Scene difference descriptions:
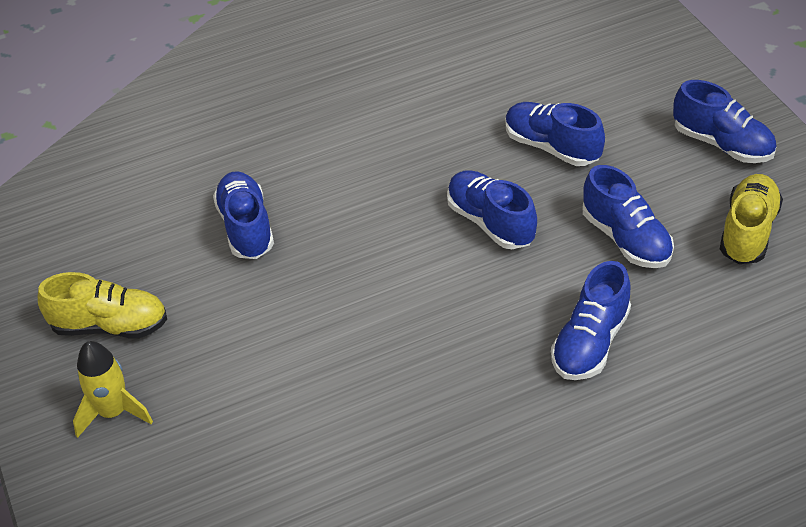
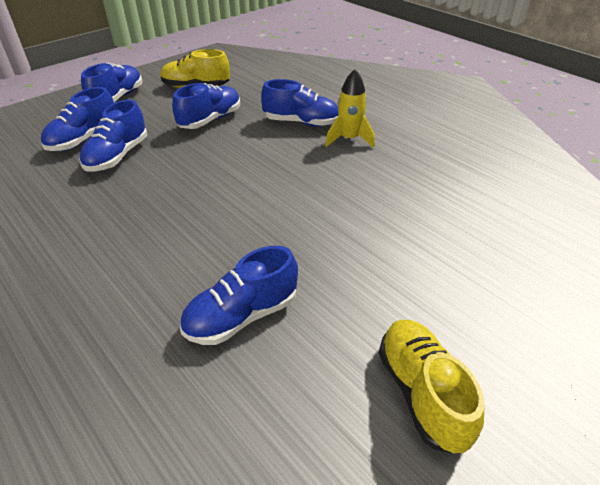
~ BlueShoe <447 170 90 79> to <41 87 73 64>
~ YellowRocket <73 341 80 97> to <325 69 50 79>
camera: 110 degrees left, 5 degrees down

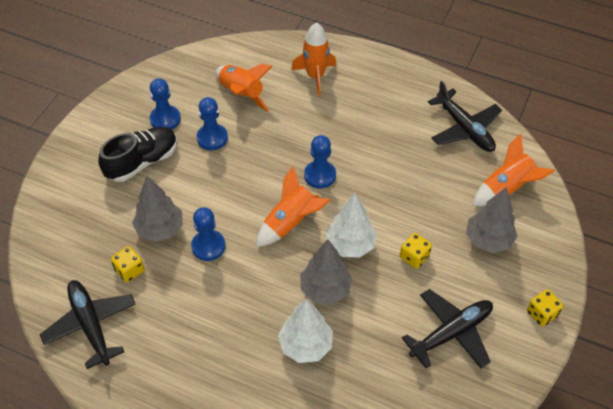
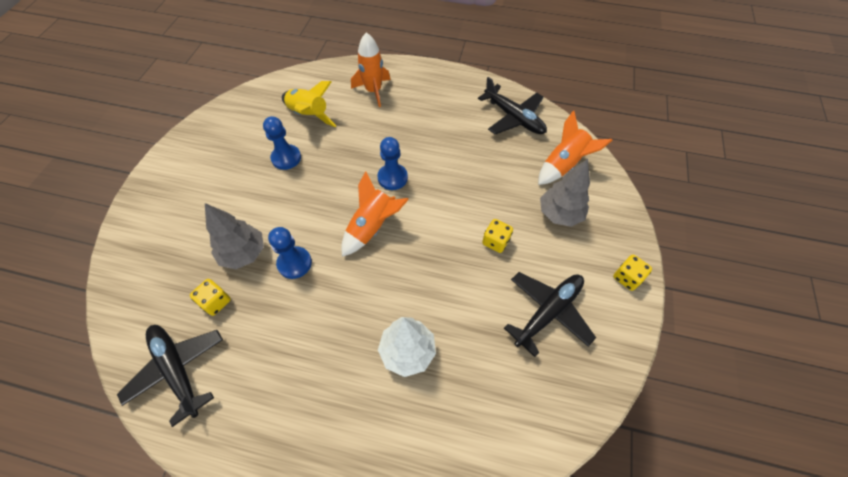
~ OrangeRocket <216 64 57 48> to YellowRocket <282 81 54 46>
- BluePawn <150 78 31 52>
- BlackShoe <98 127 79 55>
- WhiteTree <326 193 51 65>
- GreyTree <300 239 53 65>
camera: 10 degrees left, 5 degrees up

● What is needed: Leave out the images and transcribe all the records exactly.

● Written solution:
~ BlueShoe <447 170 90 79> to <41 87 73 64>
~ YellowRocket <73 341 80 97> to <325 69 50 79>
camera: 110 degrees left, 5 degrees down

~ OrangeRocket <216 64 57 48> to YellowRocket <282 81 54 46>
- BluePawn <150 78 31 52>
- BlackShoe <98 127 79 55>
- WhiteTree <326 193 51 65>
- GreyTree <300 239 53 65>
camera: 10 degrees left, 5 degrees up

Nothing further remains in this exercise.